*** Record extracts
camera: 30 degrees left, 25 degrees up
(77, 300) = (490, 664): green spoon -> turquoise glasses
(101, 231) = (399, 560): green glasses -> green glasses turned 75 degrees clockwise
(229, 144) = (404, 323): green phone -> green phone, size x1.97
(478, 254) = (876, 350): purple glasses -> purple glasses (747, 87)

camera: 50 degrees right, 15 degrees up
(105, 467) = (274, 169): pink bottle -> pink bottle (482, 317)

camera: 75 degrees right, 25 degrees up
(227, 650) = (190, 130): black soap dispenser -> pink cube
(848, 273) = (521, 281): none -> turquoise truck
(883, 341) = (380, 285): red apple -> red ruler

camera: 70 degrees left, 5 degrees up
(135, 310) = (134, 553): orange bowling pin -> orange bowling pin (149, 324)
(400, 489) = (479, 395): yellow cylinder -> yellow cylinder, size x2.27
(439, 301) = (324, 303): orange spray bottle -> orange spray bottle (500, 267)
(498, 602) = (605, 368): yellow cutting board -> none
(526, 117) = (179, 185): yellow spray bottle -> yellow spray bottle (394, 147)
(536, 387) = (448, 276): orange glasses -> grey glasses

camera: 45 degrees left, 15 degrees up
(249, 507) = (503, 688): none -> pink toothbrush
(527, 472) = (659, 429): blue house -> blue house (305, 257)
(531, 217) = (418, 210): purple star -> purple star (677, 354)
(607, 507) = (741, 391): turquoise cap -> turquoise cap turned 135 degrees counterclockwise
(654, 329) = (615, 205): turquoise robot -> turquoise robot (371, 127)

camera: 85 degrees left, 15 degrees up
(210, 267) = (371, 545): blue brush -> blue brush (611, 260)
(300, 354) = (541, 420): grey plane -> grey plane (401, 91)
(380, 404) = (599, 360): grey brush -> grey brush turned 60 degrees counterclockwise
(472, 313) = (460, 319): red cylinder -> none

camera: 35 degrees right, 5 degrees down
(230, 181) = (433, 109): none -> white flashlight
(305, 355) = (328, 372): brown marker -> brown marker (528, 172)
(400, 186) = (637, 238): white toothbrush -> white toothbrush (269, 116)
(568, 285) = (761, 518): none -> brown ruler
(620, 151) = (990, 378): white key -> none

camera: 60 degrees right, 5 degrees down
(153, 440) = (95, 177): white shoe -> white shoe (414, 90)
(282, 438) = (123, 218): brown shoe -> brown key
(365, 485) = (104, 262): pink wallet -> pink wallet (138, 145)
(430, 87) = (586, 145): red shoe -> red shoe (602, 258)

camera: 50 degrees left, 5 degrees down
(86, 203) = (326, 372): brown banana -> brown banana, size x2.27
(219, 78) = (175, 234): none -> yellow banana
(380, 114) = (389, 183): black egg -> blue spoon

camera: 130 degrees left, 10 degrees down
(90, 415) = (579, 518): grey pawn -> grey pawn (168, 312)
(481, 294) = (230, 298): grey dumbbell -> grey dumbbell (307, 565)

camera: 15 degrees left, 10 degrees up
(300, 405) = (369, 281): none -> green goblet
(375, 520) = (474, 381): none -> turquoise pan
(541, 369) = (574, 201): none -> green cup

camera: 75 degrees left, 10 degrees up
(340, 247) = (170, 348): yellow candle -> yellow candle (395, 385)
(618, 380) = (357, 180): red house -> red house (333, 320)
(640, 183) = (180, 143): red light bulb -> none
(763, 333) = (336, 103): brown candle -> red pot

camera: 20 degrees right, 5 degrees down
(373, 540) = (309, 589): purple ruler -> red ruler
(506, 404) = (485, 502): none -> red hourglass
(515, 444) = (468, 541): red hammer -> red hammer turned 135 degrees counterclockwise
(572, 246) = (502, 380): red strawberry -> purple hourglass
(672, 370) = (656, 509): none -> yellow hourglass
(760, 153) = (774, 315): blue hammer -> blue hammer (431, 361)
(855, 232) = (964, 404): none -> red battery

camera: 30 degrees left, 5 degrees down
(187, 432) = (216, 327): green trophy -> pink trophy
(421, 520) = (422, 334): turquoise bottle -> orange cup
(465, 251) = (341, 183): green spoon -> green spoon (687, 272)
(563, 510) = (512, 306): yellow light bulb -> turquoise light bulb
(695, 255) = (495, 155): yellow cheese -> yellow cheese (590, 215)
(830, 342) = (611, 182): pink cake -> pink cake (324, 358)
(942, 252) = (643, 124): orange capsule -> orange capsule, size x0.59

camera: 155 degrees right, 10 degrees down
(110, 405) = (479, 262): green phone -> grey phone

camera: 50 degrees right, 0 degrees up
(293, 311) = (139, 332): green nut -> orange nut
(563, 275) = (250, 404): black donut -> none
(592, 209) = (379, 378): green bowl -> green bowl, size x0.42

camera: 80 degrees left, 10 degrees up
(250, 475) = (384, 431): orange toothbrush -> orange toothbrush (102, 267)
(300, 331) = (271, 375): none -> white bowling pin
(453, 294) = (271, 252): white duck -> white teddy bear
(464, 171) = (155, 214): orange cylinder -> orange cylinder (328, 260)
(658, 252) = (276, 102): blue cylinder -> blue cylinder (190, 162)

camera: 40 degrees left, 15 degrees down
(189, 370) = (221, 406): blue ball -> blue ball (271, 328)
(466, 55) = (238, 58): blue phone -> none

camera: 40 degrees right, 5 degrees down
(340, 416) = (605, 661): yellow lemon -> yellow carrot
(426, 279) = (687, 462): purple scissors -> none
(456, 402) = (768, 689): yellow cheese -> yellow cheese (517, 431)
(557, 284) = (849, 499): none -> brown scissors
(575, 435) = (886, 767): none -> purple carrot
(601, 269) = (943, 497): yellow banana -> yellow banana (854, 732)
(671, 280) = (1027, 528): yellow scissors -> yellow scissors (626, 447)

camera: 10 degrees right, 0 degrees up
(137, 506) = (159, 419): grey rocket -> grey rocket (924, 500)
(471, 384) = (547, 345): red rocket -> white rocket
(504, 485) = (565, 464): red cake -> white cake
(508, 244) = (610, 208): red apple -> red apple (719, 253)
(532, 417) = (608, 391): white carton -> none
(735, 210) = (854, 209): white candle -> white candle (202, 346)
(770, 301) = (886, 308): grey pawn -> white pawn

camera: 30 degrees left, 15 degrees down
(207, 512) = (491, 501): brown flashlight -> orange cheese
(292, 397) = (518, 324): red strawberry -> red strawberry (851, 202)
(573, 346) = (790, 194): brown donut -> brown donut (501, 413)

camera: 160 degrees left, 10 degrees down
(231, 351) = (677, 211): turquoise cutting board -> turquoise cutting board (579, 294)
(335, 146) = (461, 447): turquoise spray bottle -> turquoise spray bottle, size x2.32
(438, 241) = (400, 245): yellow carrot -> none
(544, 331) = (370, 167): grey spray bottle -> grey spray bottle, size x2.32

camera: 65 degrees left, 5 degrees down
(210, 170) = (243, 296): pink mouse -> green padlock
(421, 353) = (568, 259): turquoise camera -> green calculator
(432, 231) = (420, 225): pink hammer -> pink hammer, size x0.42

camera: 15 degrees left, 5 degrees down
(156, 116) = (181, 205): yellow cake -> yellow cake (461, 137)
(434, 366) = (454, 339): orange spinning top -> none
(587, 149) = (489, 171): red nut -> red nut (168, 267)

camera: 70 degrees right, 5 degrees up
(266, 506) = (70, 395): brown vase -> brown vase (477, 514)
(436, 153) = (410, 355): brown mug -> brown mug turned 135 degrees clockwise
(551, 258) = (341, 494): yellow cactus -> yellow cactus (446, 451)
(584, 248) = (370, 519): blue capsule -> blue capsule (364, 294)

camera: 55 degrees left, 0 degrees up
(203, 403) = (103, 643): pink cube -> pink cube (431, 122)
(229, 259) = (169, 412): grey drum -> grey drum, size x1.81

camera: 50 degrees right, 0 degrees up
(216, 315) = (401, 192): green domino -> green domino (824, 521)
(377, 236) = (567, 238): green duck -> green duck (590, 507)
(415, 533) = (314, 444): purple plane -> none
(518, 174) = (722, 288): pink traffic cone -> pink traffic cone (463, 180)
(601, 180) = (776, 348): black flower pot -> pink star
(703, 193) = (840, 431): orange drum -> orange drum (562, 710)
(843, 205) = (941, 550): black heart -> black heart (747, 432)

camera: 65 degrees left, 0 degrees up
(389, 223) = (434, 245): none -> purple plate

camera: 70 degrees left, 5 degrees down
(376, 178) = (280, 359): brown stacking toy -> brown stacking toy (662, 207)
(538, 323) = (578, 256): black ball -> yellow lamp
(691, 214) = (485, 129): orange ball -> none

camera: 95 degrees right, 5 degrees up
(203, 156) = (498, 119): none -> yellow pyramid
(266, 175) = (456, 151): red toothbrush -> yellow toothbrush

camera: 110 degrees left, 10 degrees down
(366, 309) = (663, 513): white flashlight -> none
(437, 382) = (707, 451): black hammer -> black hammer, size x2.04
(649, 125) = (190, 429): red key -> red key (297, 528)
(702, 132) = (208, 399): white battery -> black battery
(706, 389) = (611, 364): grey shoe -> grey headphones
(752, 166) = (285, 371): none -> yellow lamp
******
-- Problem to solve --
Look back at the data above. Transcribe exactly the lines starting at the line that contains "(526, 117) = (179, 185): yellow" and ending at the line that contains "(654, 329) = (615, 205): turquoise".

-- Solution --
(526, 117) = (179, 185): yellow spray bottle -> yellow spray bottle (394, 147)
(536, 387) = (448, 276): orange glasses -> grey glasses

camera: 45 degrees left, 15 degrees up
(249, 507) = (503, 688): none -> pink toothbrush
(527, 472) = (659, 429): blue house -> blue house (305, 257)
(531, 217) = (418, 210): purple star -> purple star (677, 354)
(607, 507) = (741, 391): turquoise cap -> turquoise cap turned 135 degrees counterclockwise
(654, 329) = (615, 205): turquoise robot -> turquoise robot (371, 127)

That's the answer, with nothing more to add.